PROBLEM DESCRIPTION |
The result should be a word-for-word retyping of the entries below, free of pictures.

DATA RECORDS |
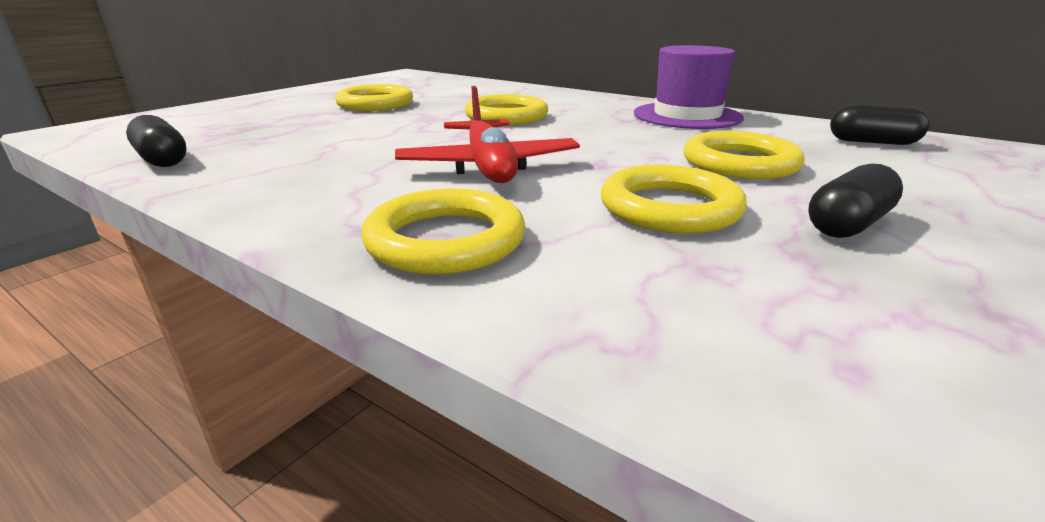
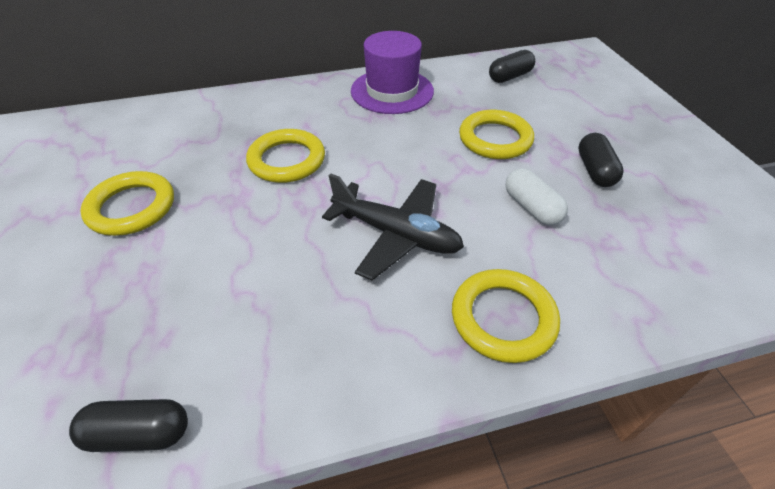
camera: 50 degrees left, 20 degrees up
red plane [395,86,580,183] -> black plane [322,173,464,281]
yellow ring [601,165,747,234] -> white capsule [505,168,568,225]

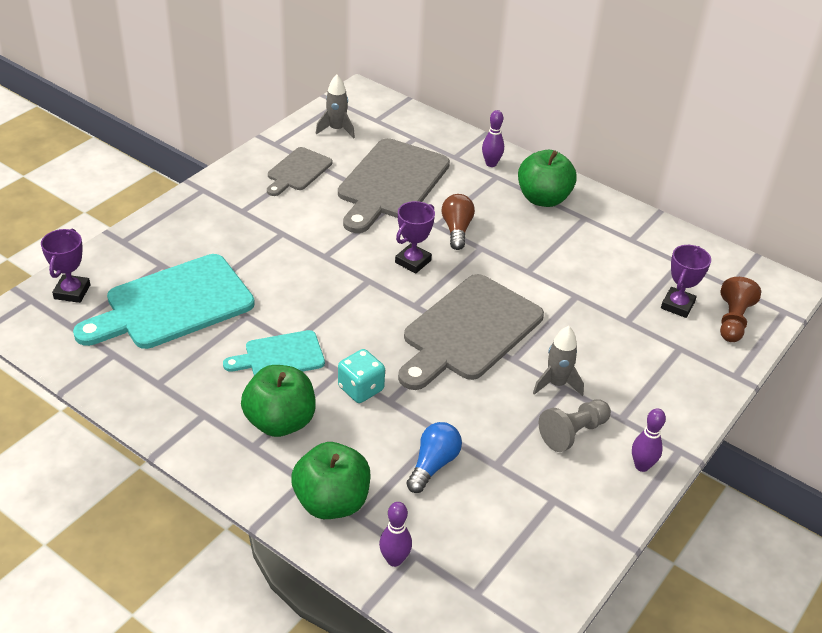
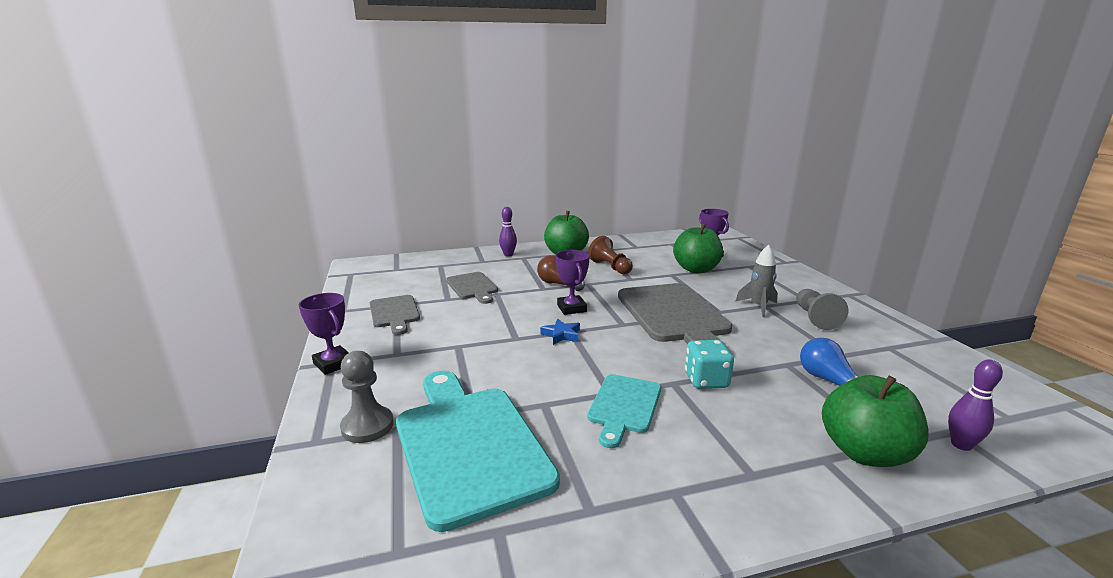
camera: 50 degrees left, 20 degrees down
purple trophy [41,229,90,303] -> purple trophy moved to [299,293,349,375]
turquoise cutting board [73,254,255,349] -> turquoise cutting board turned 150 degrees clockwise [396,371,560,532]
green apple [241,365,316,437] -> green apple moved to [673,224,723,273]
grey rocket [316,75,355,138] -> none
grey cutting board [338,138,450,233] -> grey cutting board [446,272,498,304], size x0.54
purple bowling pin [632,408,666,472] -> none
brown pawn [720,277,761,342] -> brown pawn moved to [588,236,633,274]
none -> grey pawn [340,351,394,443]
none -> blue star [540,319,580,345]

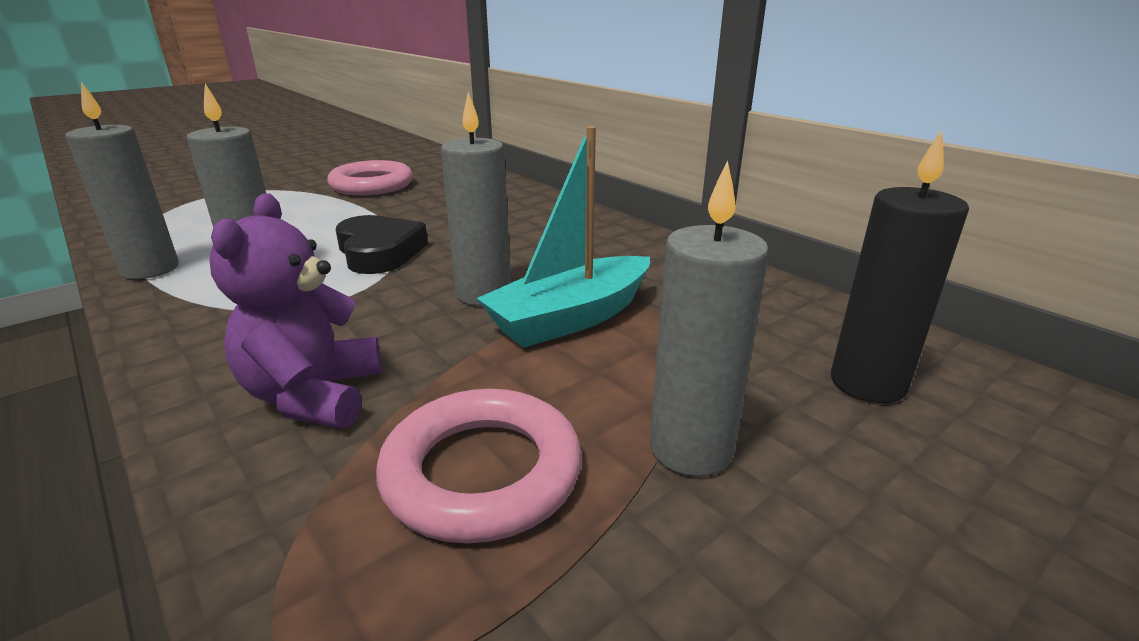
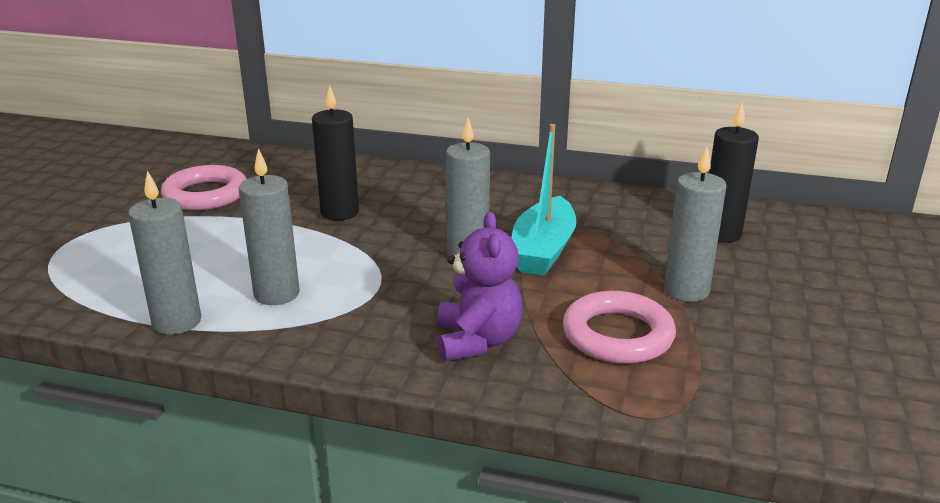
camera: 35 degrees left, 0 degrees up
purple teddy bear [209,193,381,428] -> purple teddy bear turned 150 degrees counterclockwise [437,211,523,361]
black heart [336,215,428,274] -> none
none -> black candle [312,85,359,220]

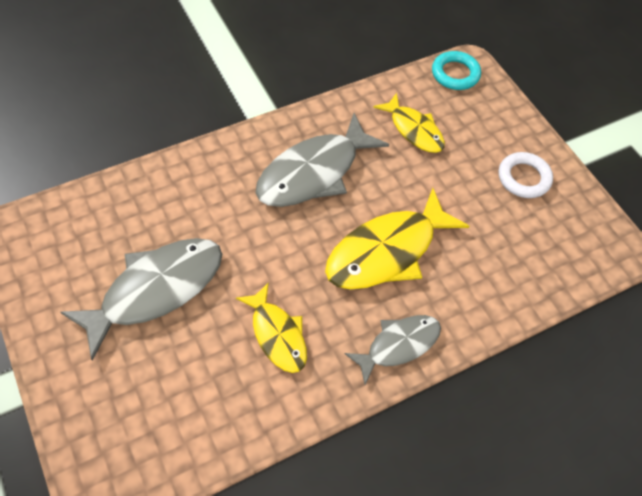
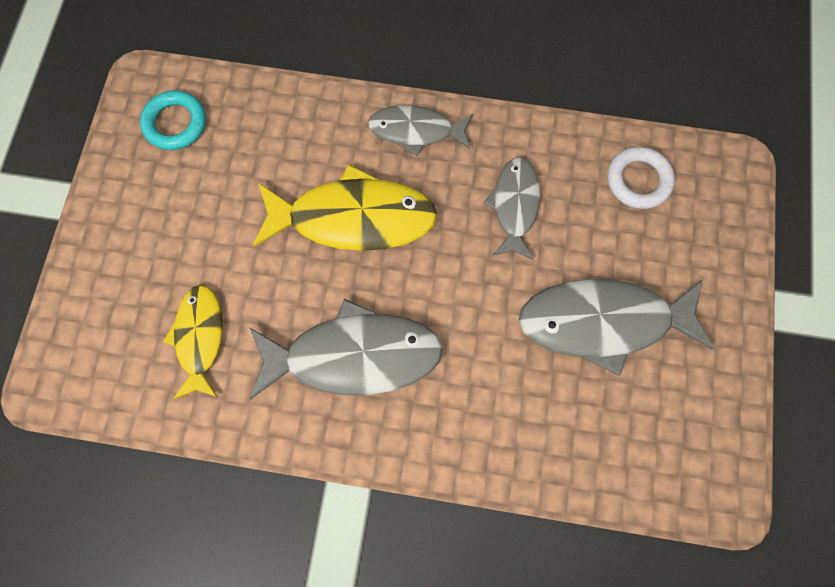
camera: 140 degrees left, 15 degrees up
yellow fish [236,282,307,373] -> grey fish [484,157,540,260]
turquoise ring [432,51,481,90] -> turquoise ring moved to [140,90,206,150]
white ring [499,152,553,198] -> white ring moved to [607,147,675,209]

EXERCISE SOLUTION |
camera: 50 degrees left, 20 degrees up
red plane [395,86,580,183] -> black plane [322,173,464,281]
yellow ring [601,165,747,234] -> white capsule [505,168,568,225]

camera: 50 degrees left, 20 degrees down
purple trophy [41,229,90,303] -> purple trophy moved to [299,293,349,375]
turquoise cutting board [73,254,255,349] -> turquoise cutting board turned 150 degrees clockwise [396,371,560,532]
green apple [241,365,316,437] -> green apple moved to [673,224,723,273]
grey rocket [316,75,355,138] -> none
grey cutting board [338,138,450,233] -> grey cutting board [446,272,498,304], size x0.54
purple bowling pin [632,408,666,472] -> none
brown pawn [720,277,761,342] -> brown pawn moved to [588,236,633,274]
none -> grey pawn [340,351,394,443]
none -> blue star [540,319,580,345]

camera: 35 degrees left, 0 degrees up
purple teddy bear [209,193,381,428] -> purple teddy bear turned 150 degrees counterclockwise [437,211,523,361]
black heart [336,215,428,274] -> none
none -> black candle [312,85,359,220]

camera: 140 degrees left, 15 degrees up
yellow fish [236,282,307,373] -> grey fish [484,157,540,260]
turquoise ring [432,51,481,90] -> turquoise ring moved to [140,90,206,150]
white ring [499,152,553,198] -> white ring moved to [607,147,675,209]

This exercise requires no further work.